EXERCISE DESCRIPTION » Reproduce the entries below word for word, from the first one through the one that contains "green line: rotated 10 degrees clockwise".

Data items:

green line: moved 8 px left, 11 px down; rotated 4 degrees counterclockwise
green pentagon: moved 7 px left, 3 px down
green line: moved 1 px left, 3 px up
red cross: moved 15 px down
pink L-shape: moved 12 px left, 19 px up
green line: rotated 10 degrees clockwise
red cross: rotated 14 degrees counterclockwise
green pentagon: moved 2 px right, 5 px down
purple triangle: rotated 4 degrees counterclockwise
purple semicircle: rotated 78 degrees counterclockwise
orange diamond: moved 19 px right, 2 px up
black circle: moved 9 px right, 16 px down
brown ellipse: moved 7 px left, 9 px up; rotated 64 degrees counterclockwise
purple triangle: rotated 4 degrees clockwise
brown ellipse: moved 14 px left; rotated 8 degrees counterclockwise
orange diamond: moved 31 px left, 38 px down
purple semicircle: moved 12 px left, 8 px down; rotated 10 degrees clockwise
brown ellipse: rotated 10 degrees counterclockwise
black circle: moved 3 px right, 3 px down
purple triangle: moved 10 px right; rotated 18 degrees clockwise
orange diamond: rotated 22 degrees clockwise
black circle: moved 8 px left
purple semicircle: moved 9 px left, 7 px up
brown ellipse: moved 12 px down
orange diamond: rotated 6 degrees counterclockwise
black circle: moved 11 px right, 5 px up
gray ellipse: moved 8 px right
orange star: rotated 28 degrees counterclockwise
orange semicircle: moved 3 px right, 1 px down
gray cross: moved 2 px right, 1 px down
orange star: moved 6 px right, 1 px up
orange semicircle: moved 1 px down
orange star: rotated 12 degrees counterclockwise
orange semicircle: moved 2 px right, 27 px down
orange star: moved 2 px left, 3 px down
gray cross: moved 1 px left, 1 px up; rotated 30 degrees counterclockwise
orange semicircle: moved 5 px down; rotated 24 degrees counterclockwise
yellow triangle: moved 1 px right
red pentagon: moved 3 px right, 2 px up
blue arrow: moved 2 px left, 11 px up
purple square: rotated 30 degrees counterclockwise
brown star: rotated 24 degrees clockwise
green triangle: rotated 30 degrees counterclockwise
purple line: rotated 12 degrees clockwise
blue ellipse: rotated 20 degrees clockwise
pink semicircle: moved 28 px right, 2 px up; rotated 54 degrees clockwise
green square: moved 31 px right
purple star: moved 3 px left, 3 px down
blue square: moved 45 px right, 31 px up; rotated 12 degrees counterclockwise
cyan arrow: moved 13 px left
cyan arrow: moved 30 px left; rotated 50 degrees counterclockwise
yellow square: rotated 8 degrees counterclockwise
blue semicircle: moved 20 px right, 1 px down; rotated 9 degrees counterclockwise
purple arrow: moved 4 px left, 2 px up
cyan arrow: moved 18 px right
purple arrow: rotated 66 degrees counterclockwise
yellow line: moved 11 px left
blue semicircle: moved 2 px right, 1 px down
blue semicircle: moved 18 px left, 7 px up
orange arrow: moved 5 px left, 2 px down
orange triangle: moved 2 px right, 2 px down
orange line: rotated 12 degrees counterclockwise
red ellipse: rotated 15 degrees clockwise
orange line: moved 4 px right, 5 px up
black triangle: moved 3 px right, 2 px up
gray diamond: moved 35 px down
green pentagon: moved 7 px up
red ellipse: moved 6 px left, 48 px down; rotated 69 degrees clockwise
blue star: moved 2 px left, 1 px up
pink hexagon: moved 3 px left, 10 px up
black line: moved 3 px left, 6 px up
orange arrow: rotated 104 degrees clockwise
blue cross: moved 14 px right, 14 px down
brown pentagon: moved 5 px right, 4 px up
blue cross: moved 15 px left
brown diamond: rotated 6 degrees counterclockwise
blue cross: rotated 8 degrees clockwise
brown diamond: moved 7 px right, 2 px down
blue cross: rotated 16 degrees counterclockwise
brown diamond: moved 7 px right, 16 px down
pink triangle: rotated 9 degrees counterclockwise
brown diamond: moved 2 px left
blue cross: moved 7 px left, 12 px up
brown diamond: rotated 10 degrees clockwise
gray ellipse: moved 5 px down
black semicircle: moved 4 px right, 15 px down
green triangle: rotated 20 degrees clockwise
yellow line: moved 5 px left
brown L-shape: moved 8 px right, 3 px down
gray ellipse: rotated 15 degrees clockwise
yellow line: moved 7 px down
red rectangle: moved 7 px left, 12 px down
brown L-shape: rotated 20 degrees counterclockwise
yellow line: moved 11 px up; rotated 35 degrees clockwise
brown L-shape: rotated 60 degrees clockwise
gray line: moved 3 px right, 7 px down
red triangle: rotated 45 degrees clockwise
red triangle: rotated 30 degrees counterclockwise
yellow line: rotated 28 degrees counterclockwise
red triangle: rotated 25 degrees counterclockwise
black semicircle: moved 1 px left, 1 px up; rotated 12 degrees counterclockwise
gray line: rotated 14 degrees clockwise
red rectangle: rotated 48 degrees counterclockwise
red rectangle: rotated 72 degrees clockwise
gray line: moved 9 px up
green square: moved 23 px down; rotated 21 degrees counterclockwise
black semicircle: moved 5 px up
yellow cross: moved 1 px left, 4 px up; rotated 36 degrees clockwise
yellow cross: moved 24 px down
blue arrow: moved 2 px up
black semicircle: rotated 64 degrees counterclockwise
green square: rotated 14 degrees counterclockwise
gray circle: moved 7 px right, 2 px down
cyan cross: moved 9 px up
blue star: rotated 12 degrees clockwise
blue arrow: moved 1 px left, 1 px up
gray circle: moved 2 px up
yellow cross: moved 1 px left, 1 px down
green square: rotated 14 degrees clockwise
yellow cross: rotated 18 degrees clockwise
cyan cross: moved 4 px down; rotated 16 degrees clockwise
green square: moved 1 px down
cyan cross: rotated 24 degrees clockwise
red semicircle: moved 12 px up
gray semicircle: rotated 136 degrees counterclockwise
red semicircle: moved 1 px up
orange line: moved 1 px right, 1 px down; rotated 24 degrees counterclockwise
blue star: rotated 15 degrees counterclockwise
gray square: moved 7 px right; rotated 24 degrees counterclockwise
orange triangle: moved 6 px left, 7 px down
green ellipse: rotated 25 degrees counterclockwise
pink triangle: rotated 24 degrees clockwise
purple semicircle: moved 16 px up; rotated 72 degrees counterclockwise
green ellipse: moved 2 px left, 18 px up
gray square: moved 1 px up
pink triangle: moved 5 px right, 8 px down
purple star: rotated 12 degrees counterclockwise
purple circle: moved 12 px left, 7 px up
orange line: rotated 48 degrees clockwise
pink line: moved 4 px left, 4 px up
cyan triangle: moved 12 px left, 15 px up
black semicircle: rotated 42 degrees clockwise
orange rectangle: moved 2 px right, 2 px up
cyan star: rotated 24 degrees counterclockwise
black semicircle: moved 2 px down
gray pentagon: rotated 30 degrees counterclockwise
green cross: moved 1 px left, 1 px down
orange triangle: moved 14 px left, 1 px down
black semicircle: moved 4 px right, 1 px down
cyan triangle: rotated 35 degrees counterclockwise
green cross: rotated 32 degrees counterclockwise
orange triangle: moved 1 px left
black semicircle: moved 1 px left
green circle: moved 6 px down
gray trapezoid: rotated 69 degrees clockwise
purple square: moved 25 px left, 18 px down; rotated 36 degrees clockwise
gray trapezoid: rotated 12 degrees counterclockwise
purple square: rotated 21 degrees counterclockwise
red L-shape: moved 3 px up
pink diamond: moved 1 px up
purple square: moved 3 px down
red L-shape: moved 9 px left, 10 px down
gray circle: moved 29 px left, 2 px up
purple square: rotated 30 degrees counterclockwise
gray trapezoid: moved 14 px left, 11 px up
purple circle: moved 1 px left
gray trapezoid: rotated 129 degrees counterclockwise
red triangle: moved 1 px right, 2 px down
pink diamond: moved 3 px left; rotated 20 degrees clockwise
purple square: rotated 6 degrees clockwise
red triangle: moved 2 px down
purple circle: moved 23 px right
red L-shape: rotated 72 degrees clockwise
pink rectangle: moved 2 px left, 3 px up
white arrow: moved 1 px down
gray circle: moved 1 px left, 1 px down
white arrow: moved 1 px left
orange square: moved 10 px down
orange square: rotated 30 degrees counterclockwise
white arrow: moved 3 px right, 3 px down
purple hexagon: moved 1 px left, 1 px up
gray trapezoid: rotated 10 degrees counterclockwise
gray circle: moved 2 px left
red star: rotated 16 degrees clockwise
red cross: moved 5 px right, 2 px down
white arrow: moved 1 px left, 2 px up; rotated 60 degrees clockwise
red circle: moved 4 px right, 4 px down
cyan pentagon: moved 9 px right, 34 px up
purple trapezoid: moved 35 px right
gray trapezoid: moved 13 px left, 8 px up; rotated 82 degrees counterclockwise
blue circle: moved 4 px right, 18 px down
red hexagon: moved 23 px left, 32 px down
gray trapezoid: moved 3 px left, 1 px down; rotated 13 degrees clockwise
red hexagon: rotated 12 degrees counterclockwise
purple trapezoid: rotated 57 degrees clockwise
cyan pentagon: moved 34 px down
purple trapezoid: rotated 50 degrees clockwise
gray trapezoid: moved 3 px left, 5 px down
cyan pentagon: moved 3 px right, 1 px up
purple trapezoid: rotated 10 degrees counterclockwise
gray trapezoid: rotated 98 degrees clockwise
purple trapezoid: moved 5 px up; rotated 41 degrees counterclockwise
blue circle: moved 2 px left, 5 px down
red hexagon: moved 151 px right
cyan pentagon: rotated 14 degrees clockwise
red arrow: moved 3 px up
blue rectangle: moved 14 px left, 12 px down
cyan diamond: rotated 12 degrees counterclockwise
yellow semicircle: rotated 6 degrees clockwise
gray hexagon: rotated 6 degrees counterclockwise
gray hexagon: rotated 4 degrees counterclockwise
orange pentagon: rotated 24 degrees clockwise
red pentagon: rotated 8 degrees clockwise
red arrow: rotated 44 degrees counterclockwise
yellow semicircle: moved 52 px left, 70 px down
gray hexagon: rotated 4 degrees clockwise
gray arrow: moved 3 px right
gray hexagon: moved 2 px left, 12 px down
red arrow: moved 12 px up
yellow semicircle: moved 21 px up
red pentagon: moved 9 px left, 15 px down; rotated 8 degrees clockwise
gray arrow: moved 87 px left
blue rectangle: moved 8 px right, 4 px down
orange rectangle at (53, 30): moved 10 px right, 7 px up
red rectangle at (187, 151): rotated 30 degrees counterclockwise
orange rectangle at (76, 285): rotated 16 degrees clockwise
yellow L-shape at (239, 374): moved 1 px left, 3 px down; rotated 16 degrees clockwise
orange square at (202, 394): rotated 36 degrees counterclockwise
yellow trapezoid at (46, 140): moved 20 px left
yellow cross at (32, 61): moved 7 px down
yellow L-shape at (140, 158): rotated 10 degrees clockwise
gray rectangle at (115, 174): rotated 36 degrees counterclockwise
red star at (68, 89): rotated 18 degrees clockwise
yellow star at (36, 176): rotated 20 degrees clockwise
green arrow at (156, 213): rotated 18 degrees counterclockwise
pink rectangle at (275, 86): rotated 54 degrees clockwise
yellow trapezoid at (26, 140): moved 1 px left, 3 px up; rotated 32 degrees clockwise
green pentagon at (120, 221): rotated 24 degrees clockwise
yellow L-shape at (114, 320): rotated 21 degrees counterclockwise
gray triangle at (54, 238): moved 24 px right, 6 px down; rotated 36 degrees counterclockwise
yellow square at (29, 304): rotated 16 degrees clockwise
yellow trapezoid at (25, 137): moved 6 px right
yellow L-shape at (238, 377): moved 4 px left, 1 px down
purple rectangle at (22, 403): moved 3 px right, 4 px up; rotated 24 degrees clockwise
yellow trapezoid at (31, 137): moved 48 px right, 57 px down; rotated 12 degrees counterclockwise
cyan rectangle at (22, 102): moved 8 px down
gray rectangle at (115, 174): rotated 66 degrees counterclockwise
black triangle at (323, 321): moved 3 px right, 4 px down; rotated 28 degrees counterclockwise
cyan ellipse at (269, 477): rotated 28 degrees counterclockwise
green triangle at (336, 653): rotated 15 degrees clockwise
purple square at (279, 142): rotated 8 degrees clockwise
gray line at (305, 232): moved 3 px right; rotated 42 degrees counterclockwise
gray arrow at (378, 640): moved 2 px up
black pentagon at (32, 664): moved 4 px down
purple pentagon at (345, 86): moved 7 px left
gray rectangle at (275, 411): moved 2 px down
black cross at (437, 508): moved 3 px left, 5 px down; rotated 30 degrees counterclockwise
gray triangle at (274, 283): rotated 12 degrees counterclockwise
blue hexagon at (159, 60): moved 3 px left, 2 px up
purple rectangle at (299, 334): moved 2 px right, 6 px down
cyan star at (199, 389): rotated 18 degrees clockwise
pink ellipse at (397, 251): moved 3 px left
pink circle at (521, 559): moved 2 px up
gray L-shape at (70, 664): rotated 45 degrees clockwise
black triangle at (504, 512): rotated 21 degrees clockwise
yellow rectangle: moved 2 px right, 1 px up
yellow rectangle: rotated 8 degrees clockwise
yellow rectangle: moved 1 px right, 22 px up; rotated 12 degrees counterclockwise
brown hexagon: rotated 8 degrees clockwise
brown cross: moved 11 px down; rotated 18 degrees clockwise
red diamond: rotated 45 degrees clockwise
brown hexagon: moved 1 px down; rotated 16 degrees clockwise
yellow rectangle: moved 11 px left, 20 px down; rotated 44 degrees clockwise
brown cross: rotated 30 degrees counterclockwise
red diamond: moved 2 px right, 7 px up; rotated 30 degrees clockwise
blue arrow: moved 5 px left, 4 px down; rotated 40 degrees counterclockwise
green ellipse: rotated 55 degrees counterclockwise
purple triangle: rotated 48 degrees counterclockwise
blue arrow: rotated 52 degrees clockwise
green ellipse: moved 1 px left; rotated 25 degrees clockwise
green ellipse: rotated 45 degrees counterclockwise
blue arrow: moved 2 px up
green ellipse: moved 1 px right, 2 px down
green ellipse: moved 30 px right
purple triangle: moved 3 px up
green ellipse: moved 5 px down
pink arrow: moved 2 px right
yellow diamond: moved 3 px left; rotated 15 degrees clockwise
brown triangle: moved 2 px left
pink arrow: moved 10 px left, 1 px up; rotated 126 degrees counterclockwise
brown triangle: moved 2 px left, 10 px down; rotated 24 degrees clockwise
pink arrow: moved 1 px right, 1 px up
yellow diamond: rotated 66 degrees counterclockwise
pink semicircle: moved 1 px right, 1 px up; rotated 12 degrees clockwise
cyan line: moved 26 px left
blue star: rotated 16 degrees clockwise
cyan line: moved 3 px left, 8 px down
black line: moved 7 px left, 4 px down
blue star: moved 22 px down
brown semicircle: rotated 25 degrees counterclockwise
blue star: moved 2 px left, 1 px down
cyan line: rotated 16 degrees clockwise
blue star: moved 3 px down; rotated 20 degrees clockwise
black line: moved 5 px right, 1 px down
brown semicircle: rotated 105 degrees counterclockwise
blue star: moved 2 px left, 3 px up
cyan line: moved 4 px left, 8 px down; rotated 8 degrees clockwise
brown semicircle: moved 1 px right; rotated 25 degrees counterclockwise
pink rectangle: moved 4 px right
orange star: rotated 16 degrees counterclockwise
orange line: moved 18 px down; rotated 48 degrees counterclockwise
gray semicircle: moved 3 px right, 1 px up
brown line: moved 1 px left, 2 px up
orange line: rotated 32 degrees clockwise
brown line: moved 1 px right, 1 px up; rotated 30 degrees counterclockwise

ANSWER »
green line: moved 8 px left, 11 px down; rotated 4 degrees counterclockwise
green pentagon: moved 7 px left, 3 px down
green line: moved 1 px left, 3 px up
red cross: moved 15 px down
pink L-shape: moved 12 px left, 19 px up
green line: rotated 10 degrees clockwise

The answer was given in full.